TO DO
In the data below, the copy begins at the line containing "green hammer: 1 -> 2" and runs through the last line; repeat those lines exactly, minus the pictures.

RECORDS SHOWN
*** Block opens ***

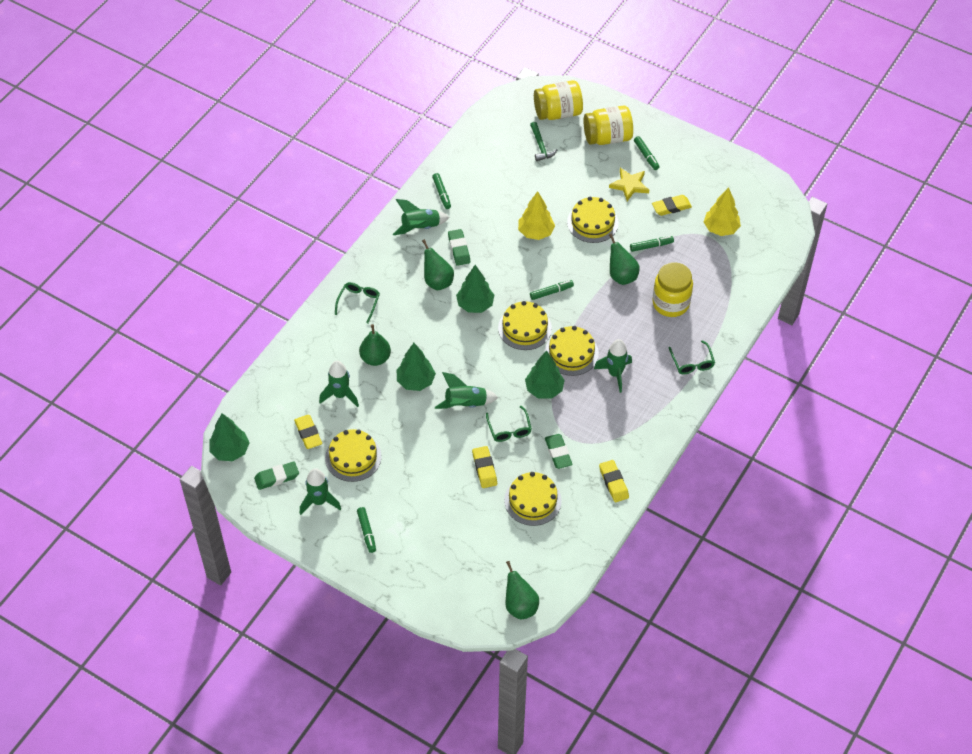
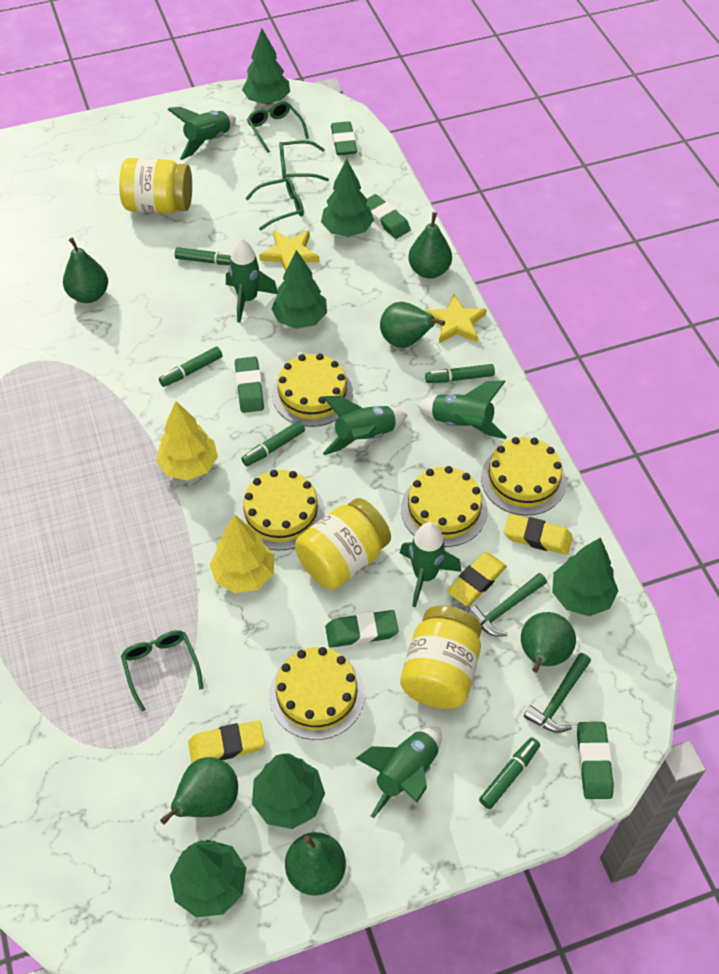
green eraser: 3 -> 5
green glasses: 3 -> 4
green hammer: 1 -> 2
green pear: 4 -> 6
green rocket: 5 -> 6
green tree: 4 -> 6
yellow eraser: 4 -> 3
yellow star: 1 -> 2

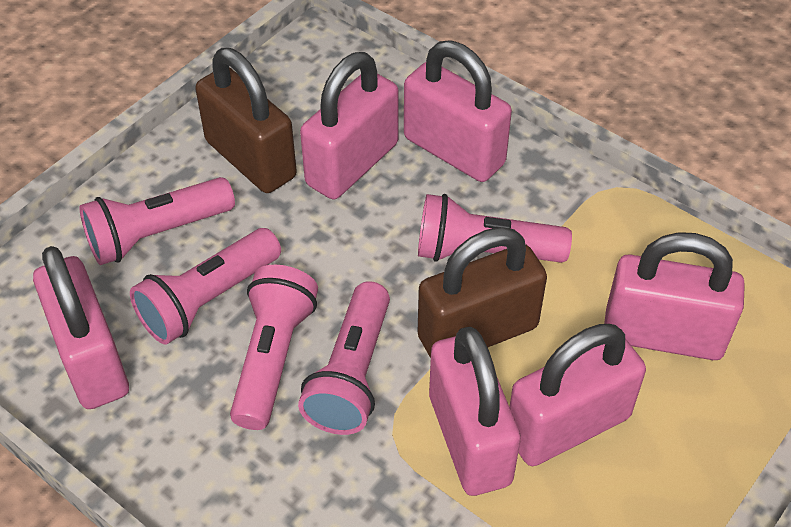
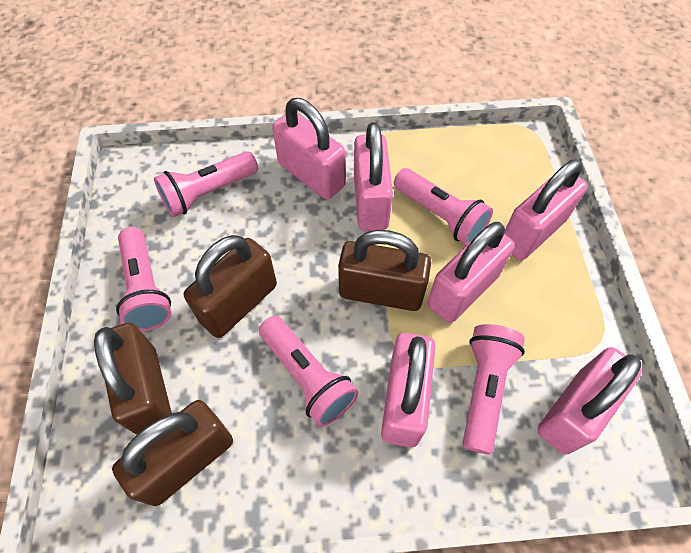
brown padlock: 2 -> 4

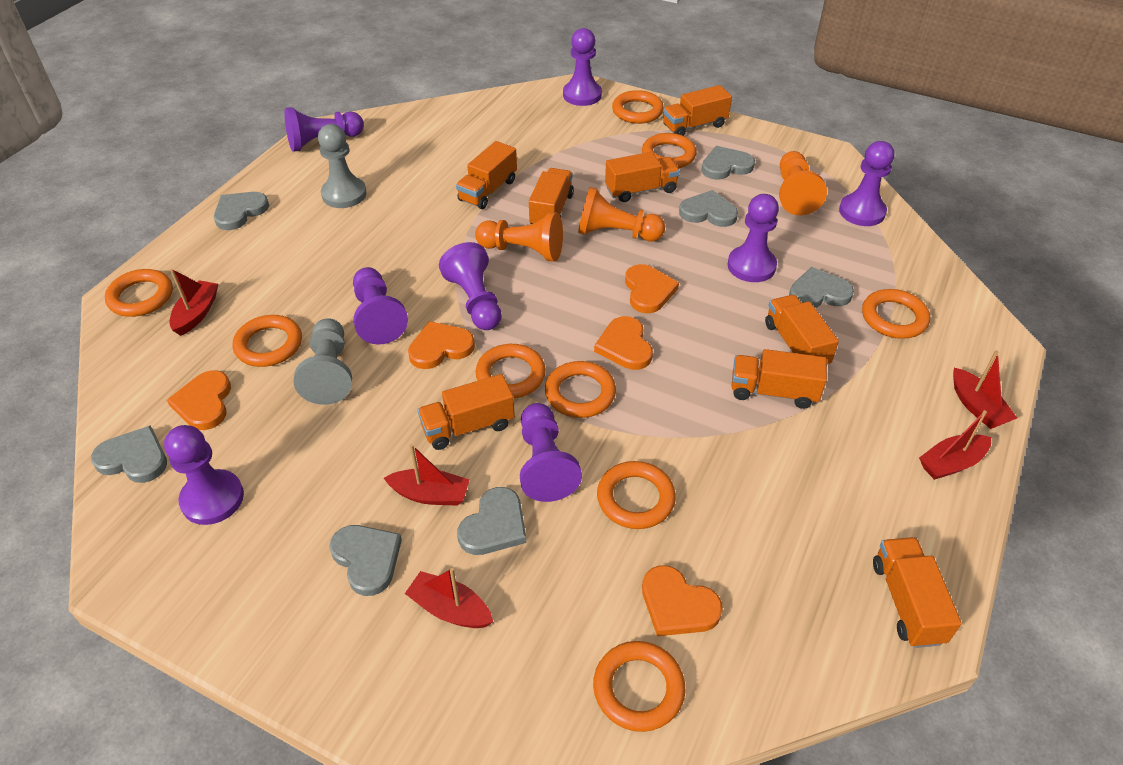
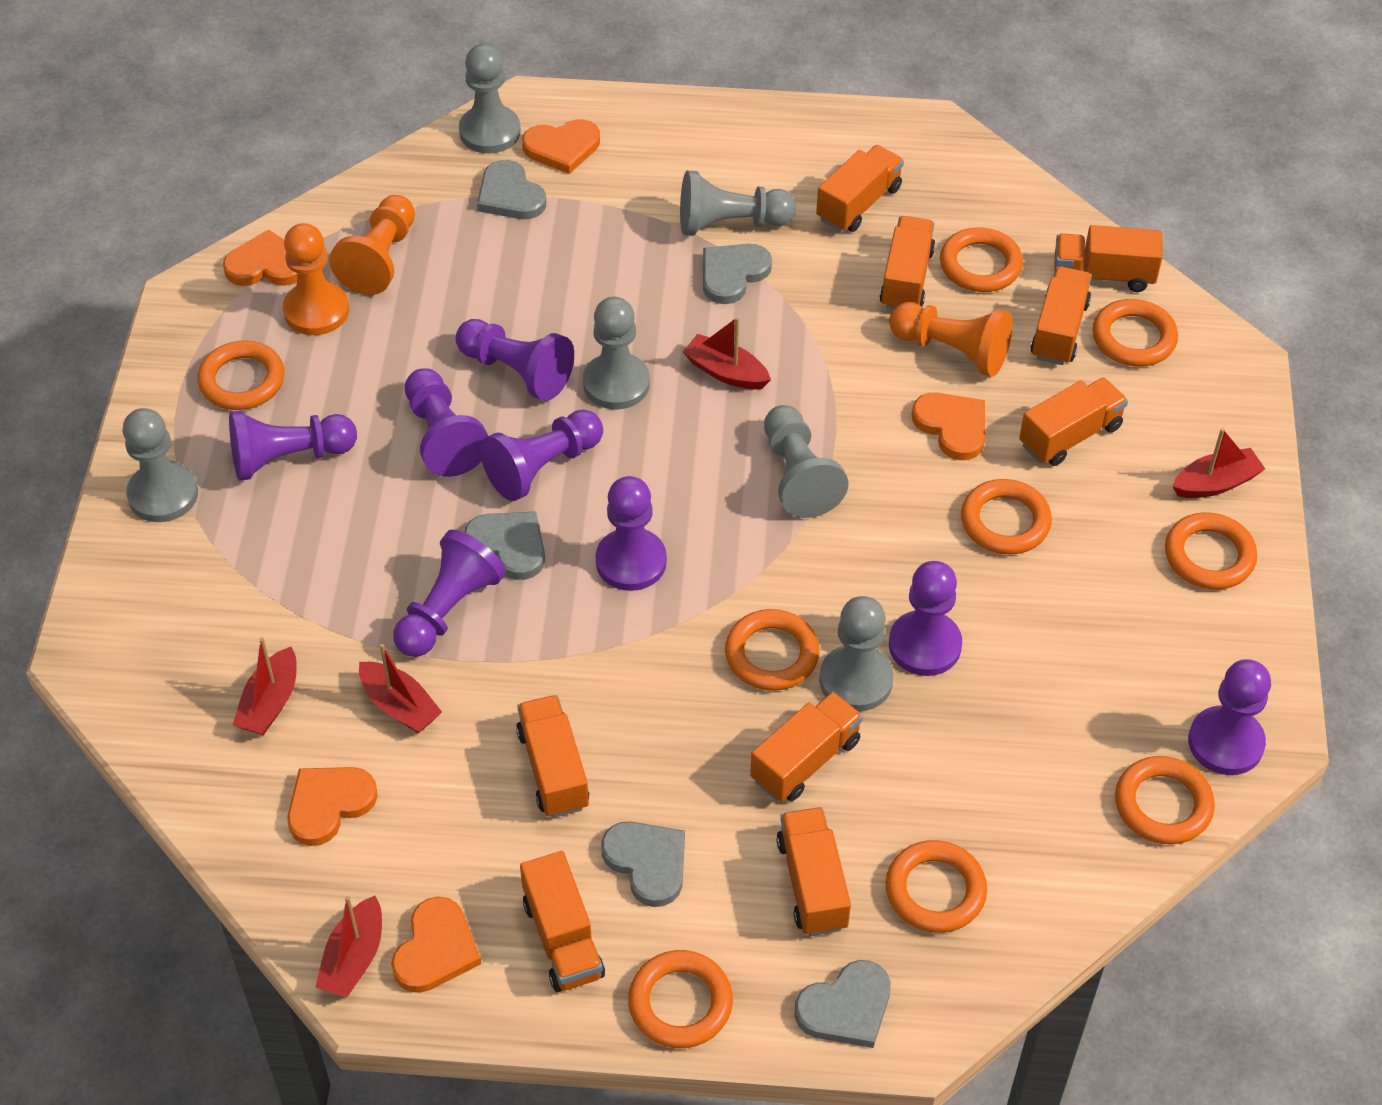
grey heart: 7 -> 5
grey pawn: 2 -> 6
orange truck: 8 -> 9

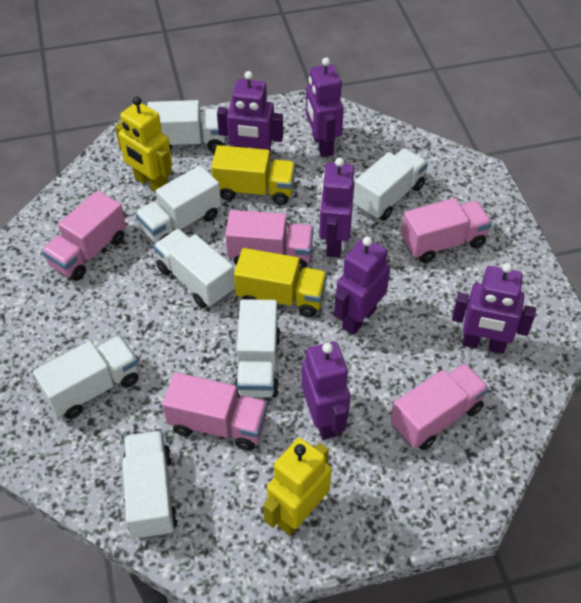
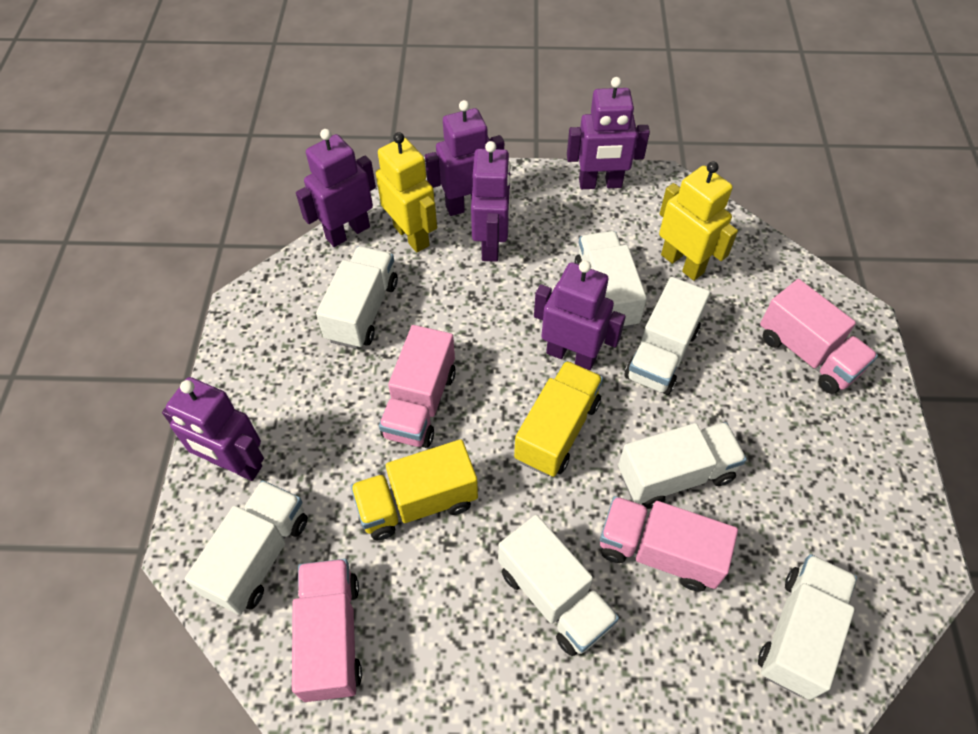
pink truck: 5 -> 4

*** Block closes ***

YOUR RESPONSE
green hammer: 1 -> 2
green pear: 4 -> 6
green rocket: 5 -> 6
green tree: 4 -> 6
yellow eraser: 4 -> 3
yellow star: 1 -> 2

brown padlock: 2 -> 4

grey heart: 7 -> 5
grey pawn: 2 -> 6
orange truck: 8 -> 9

pink truck: 5 -> 4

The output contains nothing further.